→ Task
Go through the entries below and count the lines where the word "round" appears; give only the count.

→ Record set

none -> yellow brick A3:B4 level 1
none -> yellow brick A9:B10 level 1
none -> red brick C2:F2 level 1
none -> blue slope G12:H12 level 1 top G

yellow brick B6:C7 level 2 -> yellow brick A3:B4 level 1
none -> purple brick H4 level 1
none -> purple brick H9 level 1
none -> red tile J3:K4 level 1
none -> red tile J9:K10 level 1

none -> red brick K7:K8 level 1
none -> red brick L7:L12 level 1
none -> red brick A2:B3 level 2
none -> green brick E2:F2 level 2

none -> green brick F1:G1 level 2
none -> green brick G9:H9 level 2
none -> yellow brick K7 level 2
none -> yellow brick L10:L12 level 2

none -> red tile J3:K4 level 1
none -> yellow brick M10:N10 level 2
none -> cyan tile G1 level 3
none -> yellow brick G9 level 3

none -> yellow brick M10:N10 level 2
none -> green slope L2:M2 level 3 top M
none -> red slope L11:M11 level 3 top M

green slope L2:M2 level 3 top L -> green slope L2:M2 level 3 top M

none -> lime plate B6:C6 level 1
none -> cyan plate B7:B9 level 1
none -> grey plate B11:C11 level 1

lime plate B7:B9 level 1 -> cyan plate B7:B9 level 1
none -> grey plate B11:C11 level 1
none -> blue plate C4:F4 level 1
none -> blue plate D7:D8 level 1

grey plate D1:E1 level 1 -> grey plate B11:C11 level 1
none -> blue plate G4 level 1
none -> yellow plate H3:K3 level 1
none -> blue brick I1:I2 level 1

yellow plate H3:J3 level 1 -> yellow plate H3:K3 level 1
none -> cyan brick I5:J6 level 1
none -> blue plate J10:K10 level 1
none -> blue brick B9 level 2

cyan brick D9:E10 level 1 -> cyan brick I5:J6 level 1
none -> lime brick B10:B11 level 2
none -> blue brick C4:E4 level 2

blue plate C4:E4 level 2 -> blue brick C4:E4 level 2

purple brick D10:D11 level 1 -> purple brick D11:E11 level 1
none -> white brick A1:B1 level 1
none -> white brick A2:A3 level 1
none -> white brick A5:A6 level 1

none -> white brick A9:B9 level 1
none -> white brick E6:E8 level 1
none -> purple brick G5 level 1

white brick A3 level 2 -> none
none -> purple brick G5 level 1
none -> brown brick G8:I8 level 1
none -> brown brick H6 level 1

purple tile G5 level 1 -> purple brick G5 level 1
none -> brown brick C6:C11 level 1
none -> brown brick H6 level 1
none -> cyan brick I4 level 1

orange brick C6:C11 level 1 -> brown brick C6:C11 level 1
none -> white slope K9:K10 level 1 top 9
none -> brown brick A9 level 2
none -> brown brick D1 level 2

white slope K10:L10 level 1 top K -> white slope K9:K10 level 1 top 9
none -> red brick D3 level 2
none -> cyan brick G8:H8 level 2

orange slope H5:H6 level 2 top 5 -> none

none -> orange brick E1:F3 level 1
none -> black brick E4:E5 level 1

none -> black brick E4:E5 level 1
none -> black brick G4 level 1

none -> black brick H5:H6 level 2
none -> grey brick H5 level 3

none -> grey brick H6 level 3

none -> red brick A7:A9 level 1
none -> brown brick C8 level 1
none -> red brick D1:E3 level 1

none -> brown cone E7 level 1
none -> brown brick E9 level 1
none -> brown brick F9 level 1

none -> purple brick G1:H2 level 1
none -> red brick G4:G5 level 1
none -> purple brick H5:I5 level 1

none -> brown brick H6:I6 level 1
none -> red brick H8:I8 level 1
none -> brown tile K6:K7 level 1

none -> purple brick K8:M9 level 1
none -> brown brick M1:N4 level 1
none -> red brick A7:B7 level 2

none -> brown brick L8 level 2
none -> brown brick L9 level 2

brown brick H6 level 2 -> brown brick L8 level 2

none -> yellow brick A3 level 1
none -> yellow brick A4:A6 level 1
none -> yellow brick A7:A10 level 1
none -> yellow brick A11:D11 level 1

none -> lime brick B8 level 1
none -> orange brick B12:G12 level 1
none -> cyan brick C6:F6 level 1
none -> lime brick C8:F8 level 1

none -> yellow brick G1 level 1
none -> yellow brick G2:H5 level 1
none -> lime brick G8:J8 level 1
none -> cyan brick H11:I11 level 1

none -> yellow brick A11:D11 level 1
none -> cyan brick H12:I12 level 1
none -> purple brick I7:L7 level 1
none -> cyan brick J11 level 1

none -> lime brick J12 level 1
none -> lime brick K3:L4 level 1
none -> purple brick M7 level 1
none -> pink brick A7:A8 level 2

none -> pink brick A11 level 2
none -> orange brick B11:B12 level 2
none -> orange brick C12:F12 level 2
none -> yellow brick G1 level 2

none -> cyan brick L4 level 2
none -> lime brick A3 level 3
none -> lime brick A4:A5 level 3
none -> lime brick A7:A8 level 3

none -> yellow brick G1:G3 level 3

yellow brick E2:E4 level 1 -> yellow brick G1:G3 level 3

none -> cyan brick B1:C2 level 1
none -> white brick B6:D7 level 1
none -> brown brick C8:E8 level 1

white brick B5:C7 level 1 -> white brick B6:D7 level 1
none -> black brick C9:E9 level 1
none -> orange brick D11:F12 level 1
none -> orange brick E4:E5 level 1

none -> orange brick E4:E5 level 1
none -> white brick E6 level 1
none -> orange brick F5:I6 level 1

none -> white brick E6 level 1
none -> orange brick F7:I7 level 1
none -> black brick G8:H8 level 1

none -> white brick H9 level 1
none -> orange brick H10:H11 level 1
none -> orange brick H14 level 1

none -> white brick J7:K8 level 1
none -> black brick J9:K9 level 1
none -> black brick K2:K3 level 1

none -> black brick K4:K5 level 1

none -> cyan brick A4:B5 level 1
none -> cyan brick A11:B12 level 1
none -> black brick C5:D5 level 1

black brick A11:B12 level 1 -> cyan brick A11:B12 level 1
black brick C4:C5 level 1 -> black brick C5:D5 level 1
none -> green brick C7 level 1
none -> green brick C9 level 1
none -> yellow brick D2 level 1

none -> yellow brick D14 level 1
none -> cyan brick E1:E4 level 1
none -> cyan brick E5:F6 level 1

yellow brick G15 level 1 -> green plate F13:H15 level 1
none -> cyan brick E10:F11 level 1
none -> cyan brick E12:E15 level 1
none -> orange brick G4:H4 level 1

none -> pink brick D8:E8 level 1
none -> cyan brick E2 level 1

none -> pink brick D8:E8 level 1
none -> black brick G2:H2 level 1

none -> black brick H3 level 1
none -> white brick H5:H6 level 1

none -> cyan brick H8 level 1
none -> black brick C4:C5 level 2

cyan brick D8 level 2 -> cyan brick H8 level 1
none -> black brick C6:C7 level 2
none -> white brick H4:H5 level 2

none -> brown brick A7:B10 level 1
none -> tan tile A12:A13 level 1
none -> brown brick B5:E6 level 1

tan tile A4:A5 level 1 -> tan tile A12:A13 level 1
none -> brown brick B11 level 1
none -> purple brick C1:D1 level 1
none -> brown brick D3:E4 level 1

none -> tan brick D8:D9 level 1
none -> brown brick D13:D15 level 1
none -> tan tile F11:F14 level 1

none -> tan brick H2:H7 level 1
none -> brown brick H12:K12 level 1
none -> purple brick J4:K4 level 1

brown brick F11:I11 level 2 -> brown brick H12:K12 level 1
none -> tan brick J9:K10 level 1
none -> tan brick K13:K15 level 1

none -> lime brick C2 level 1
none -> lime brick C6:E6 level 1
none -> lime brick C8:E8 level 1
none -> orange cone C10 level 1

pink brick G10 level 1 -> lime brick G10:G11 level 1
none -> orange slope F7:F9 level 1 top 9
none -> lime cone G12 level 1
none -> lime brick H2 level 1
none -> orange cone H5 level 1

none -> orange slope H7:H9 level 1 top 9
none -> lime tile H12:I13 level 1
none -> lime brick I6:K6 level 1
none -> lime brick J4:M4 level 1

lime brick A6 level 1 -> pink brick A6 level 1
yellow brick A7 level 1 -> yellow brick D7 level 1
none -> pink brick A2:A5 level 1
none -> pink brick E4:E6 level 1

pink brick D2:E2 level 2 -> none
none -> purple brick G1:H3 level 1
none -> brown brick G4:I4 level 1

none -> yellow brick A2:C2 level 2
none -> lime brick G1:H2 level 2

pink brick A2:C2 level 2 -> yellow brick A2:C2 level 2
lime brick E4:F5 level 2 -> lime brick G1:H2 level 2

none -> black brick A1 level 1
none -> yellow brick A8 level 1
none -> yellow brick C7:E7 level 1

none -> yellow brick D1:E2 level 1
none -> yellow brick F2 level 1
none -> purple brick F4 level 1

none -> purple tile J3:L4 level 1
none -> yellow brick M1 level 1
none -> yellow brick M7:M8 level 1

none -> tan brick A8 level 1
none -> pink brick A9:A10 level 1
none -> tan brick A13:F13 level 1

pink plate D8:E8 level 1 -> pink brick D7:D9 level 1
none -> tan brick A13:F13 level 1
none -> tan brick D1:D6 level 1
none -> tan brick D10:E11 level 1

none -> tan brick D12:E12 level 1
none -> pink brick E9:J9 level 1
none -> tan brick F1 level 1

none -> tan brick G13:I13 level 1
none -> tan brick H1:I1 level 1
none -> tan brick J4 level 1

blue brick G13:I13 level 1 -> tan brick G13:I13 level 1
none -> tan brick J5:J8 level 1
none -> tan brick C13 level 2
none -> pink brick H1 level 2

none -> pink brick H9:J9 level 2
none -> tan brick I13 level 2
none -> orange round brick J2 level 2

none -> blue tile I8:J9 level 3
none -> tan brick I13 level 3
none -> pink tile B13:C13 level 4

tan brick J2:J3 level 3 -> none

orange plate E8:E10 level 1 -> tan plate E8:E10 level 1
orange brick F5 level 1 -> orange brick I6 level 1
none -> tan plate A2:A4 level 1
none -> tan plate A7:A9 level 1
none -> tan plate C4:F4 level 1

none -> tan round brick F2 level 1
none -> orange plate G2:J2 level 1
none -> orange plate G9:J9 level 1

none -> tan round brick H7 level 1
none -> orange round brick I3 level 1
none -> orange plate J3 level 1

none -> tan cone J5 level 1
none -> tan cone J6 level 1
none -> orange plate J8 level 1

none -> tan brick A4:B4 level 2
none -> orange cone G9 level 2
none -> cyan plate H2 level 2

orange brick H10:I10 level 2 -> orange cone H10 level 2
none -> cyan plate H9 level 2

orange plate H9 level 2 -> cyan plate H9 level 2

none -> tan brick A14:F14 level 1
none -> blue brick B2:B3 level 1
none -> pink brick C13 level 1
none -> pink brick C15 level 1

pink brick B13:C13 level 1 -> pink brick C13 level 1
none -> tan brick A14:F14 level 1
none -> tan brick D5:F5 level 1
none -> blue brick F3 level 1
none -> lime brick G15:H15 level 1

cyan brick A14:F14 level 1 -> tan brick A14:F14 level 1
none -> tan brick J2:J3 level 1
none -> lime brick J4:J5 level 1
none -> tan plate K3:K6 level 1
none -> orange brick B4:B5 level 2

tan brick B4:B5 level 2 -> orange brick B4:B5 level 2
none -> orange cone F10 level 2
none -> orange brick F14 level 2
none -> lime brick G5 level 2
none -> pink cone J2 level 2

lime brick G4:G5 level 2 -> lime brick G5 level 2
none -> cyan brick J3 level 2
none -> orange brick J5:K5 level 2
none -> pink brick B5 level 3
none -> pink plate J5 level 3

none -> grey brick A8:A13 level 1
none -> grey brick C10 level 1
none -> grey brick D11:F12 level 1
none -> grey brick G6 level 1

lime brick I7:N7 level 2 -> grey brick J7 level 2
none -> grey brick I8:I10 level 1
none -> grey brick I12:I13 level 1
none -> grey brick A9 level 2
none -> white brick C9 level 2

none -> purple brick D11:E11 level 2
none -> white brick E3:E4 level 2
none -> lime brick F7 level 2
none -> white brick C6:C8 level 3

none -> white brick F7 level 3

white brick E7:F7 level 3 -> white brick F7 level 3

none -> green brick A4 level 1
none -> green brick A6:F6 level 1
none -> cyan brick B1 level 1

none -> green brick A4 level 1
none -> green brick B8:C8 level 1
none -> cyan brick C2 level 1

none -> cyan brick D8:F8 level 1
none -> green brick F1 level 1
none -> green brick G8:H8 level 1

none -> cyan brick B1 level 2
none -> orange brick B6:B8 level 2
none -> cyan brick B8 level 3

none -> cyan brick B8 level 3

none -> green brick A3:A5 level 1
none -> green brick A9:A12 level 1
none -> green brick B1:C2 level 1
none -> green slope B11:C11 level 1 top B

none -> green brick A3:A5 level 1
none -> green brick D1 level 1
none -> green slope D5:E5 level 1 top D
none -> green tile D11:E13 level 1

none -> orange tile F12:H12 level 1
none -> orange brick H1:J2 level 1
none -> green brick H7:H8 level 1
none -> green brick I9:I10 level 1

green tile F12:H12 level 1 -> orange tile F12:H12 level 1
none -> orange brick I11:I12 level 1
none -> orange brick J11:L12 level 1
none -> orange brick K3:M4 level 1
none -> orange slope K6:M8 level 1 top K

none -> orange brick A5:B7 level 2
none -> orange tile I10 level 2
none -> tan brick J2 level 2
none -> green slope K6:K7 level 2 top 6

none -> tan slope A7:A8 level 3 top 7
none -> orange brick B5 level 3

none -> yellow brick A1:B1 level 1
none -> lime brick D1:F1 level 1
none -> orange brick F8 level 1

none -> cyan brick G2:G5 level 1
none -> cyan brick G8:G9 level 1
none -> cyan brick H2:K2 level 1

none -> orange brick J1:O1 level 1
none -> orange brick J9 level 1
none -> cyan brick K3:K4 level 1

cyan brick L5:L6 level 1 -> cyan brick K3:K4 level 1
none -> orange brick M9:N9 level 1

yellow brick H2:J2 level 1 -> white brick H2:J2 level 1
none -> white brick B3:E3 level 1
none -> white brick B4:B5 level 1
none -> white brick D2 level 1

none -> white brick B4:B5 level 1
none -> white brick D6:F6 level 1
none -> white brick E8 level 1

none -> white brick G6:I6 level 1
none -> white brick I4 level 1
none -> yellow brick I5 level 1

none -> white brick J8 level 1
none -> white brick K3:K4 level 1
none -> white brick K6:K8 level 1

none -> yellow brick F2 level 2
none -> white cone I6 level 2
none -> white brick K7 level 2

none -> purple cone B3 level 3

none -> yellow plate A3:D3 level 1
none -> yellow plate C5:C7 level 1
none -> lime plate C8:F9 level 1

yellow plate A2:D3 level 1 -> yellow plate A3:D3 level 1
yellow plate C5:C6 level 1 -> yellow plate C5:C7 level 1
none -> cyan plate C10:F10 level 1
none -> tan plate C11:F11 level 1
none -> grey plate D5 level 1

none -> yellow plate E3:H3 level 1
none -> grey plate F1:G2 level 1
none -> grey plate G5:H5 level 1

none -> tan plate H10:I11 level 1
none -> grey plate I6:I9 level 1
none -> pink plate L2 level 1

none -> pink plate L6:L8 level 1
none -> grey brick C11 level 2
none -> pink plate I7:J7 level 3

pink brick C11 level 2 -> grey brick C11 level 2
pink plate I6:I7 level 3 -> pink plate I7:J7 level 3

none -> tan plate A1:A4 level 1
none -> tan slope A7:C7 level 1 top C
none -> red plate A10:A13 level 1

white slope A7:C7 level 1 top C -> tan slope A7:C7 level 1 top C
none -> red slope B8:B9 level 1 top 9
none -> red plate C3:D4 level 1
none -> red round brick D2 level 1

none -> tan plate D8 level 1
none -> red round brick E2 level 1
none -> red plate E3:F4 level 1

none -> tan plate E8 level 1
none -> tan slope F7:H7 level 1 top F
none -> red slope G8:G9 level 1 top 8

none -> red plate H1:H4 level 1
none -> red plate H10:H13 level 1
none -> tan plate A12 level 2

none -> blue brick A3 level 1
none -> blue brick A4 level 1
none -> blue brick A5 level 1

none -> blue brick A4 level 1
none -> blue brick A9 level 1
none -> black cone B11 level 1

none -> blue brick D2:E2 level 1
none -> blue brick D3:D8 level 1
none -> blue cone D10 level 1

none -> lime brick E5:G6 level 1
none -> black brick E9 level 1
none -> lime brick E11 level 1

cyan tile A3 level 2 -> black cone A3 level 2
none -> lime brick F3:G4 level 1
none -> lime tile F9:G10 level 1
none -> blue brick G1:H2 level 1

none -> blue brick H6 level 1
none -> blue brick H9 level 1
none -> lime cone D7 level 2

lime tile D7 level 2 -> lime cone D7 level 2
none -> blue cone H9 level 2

→ Reply
6